WHAT YOU HAVE TO DO: At the line containing "(673, 296) = (537, 337): purple", begin an exact copy of the lines below and continue through the final one, with no pictures.

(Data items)
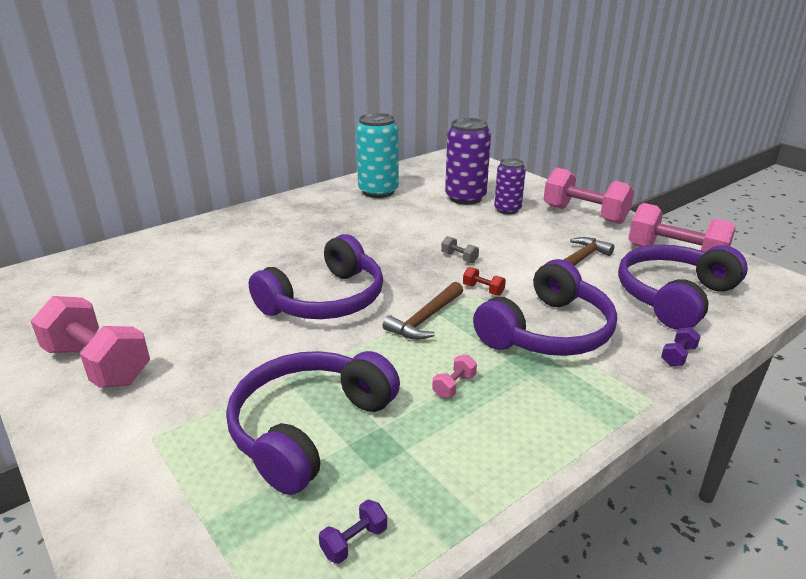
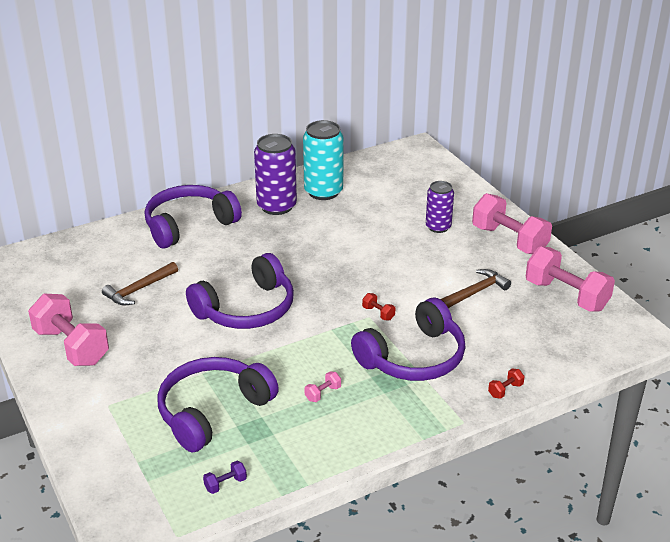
camera: 10 degrees right, 5 degrees up
(425, 319) = (321, 335): brown hammer -> brown hammer (139, 289)
(459, 258) = (371, 278): grey dumbbell -> none
(465, 198) = (404, 208): purple can -> purple can (276, 206)
(673, 296) = (537, 337): purple headphones -> purple headphones (189, 225)
(678, 356) = (505, 390): purple dumbbell -> red dumbbell

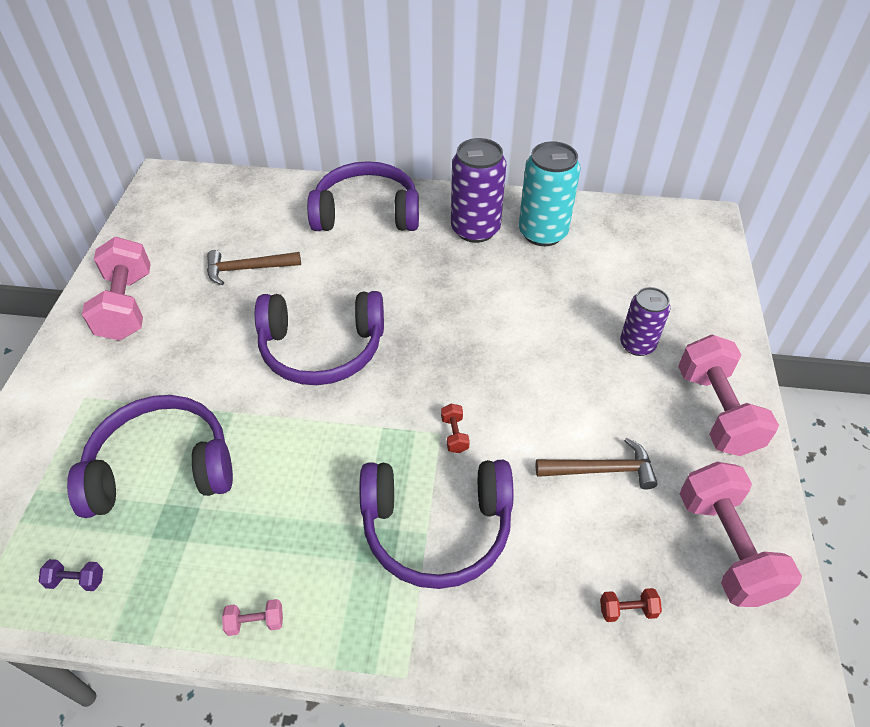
camera: 35 degrees right, 15 degrees up
(323, 393) = (289, 516): pink dumbbell -> pink dumbbell (255, 622)
(505, 390) = (505, 659): red dumbbell -> red dumbbell (627, 610)

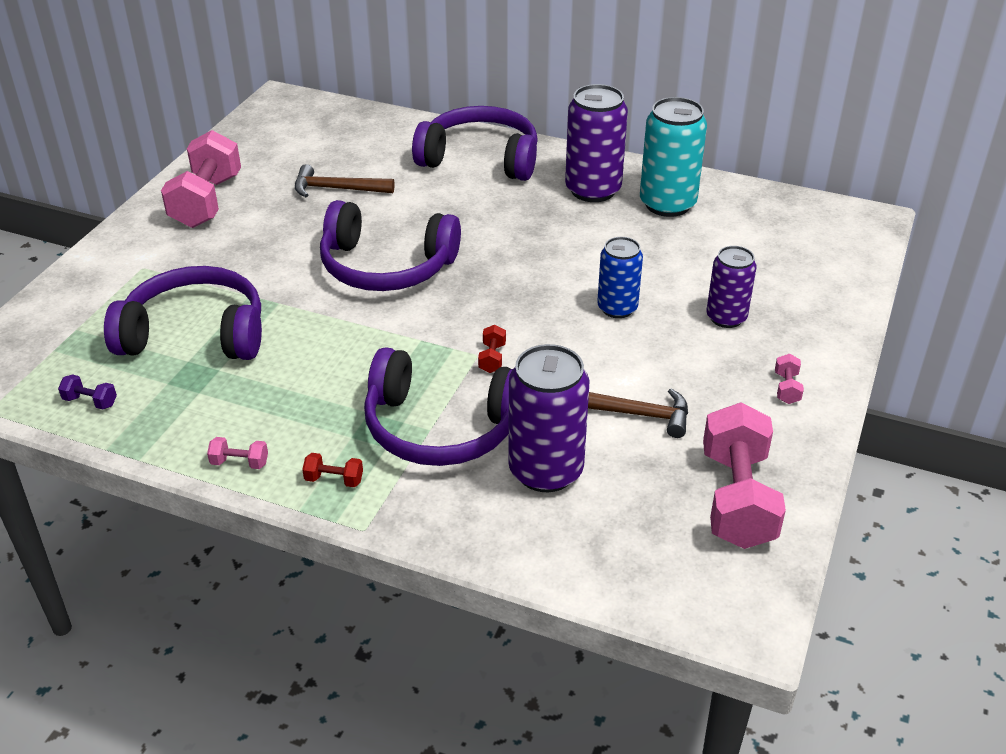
camera: 15 degrees right, 10 degrees down
(543, 353) = (617, 308): none -> blue can
(549, 556) = (546, 470): none -> purple can
(627, 610) = (606, 526): red dumbbell -> red dumbbell (334, 480)
(716, 411) = (786, 388): pink dumbbell -> pink dumbbell, size x0.40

YOUR RESPONSE:
(673, 296) = (537, 337): purple headphones -> purple headphones (189, 225)
(678, 356) = (505, 390): purple dumbbell -> red dumbbell

camera: 35 degrees right, 15 degrees up
(323, 393) = (289, 516): pink dumbbell -> pink dumbbell (255, 622)
(505, 390) = (505, 659): red dumbbell -> red dumbbell (627, 610)

camera: 15 degrees right, 10 degrees down
(543, 353) = (617, 308): none -> blue can
(549, 556) = (546, 470): none -> purple can
(627, 610) = (606, 526): red dumbbell -> red dumbbell (334, 480)
(716, 411) = (786, 388): pink dumbbell -> pink dumbbell, size x0.40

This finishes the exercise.